> _About this exercise_
How many lines in the entries below contain "degrees"? Answer with the number only.

> _Recorded data_
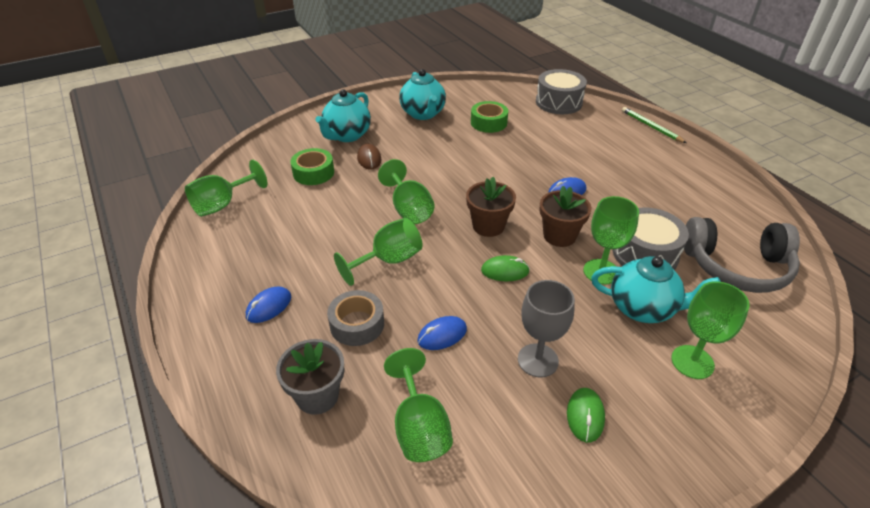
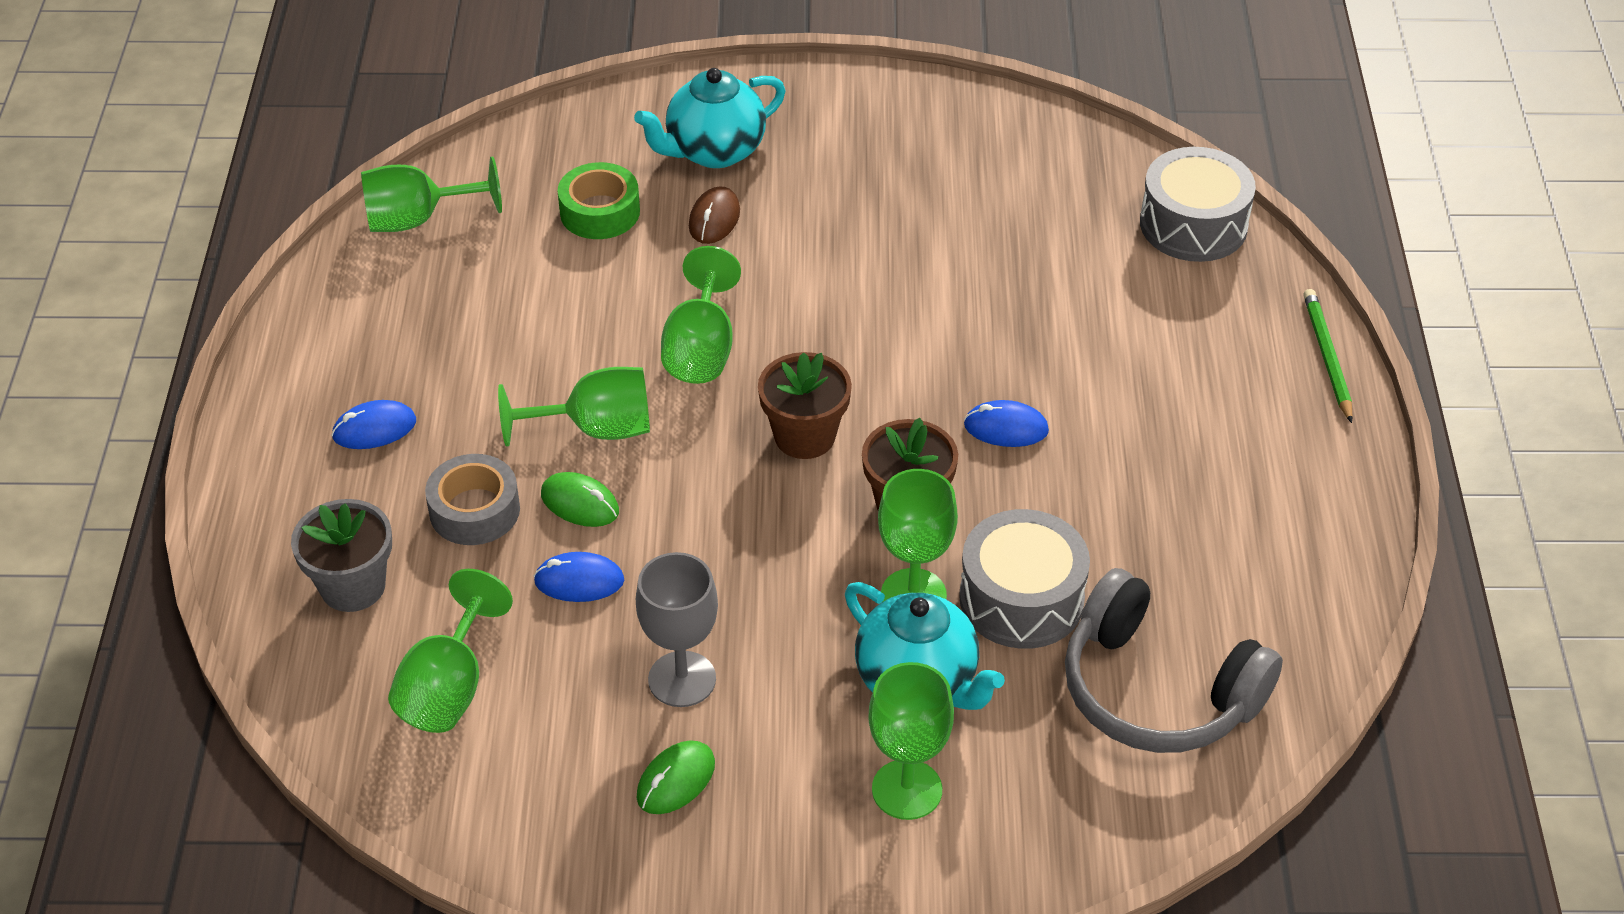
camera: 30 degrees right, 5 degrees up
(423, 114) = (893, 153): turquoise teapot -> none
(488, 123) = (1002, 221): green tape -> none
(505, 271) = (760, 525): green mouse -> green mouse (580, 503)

--

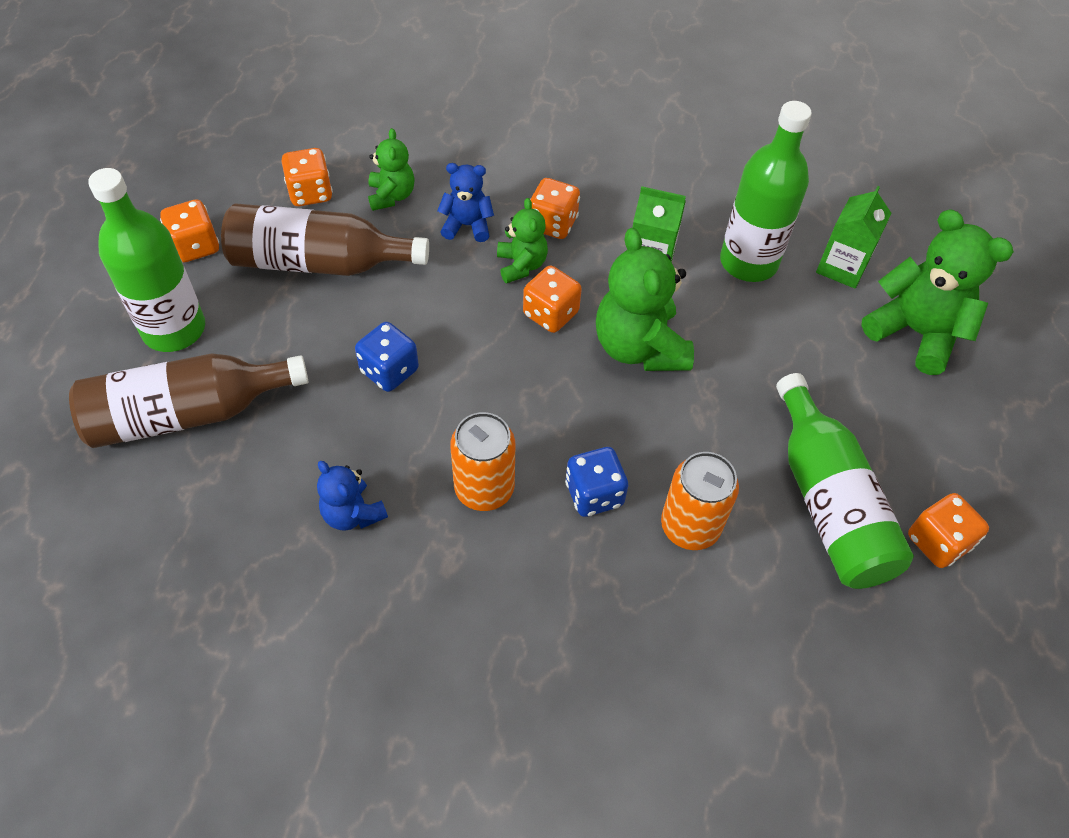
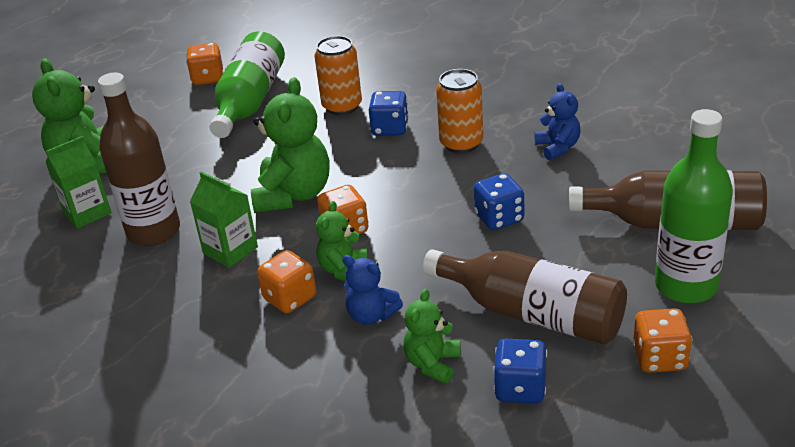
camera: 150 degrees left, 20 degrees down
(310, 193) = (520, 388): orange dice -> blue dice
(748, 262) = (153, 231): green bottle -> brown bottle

> _Finished task_
2